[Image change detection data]
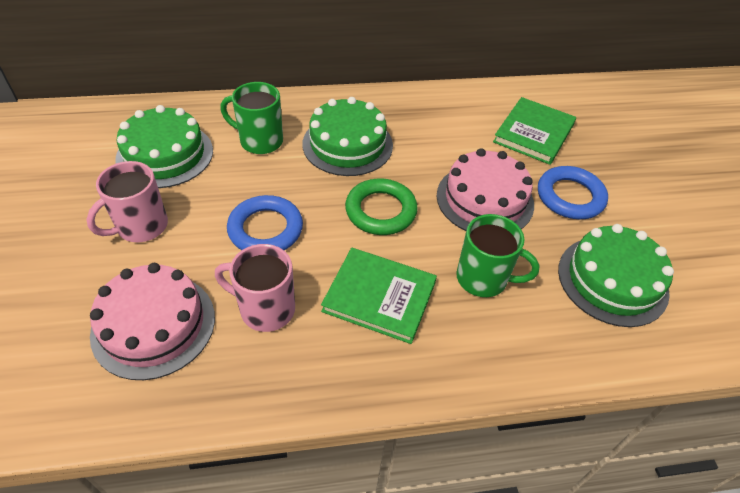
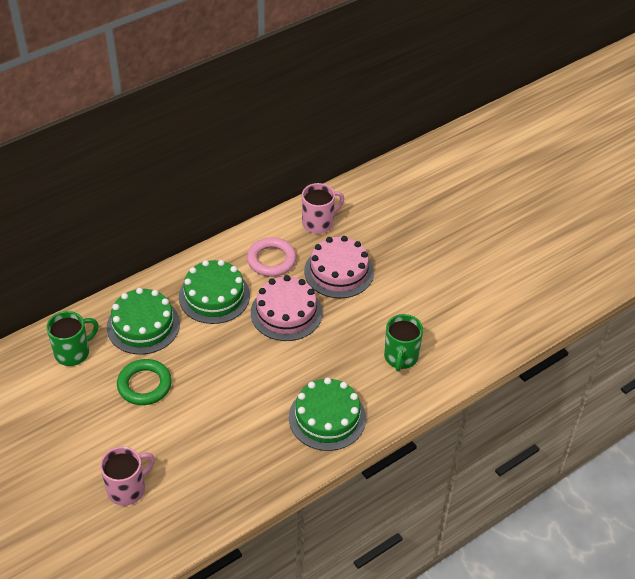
blue ring: 2 -> 0
green book: 2 -> 0
pink ring: 0 -> 1

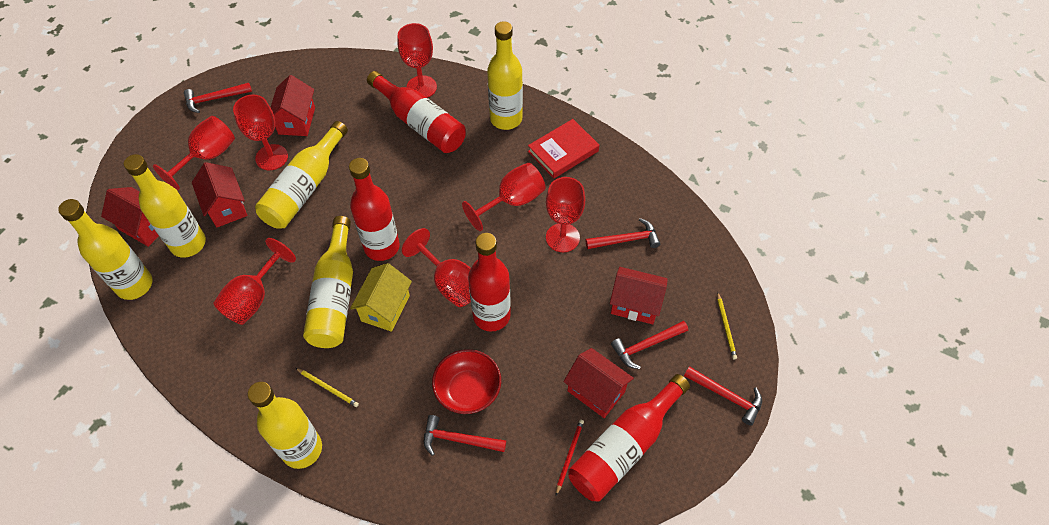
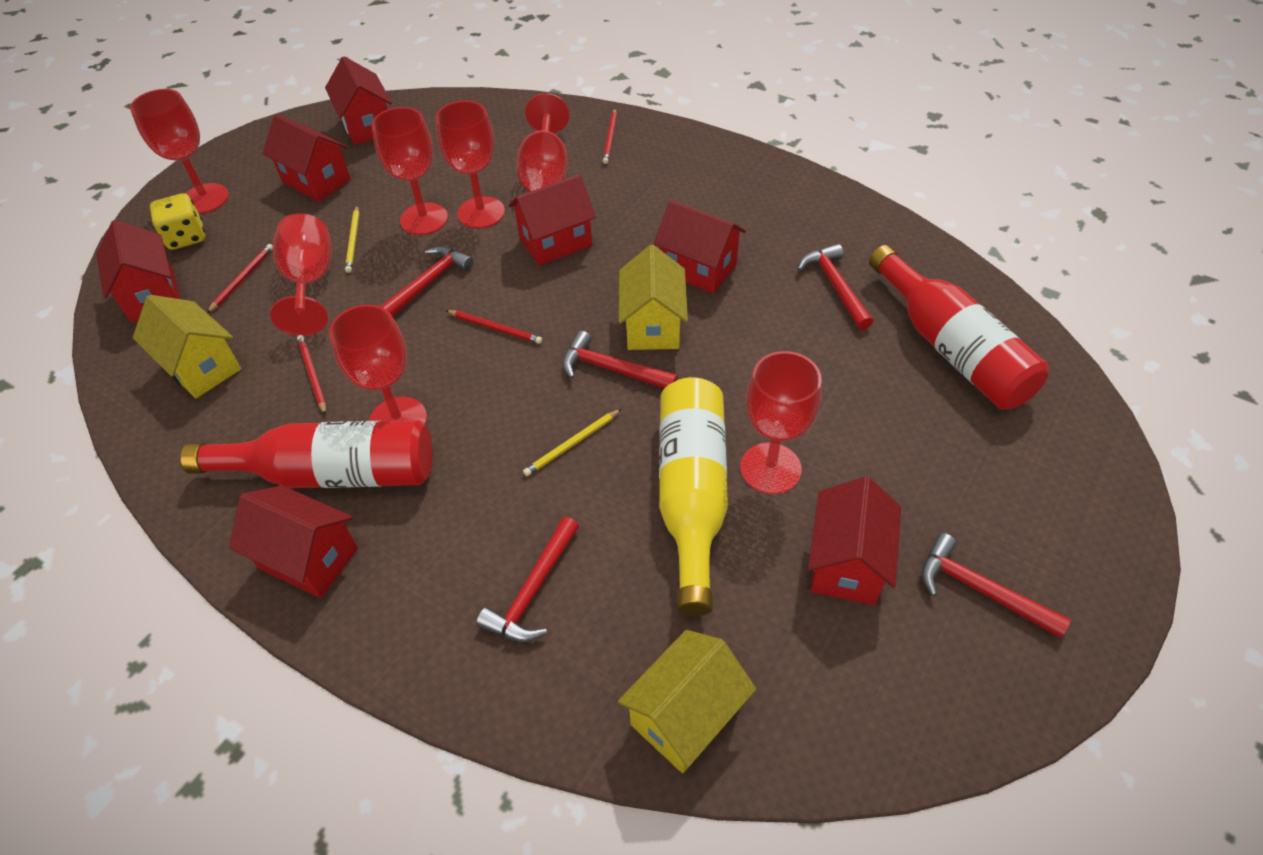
red book: 1 -> 0
red bottle: 4 -> 2
red bowl: 1 -> 0
red house: 5 -> 7
red pencil: 1 -> 4
yellow bottle: 6 -> 1
yellow dice: 0 -> 1
yellow house: 1 -> 3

- **To do**
Your answer must be an exact copy of the entries above, with no pictures in it.

- **Completed exercise**
blue ring: 2 -> 0
green book: 2 -> 0
pink ring: 0 -> 1

red book: 1 -> 0
red bottle: 4 -> 2
red bowl: 1 -> 0
red house: 5 -> 7
red pencil: 1 -> 4
yellow bottle: 6 -> 1
yellow dice: 0 -> 1
yellow house: 1 -> 3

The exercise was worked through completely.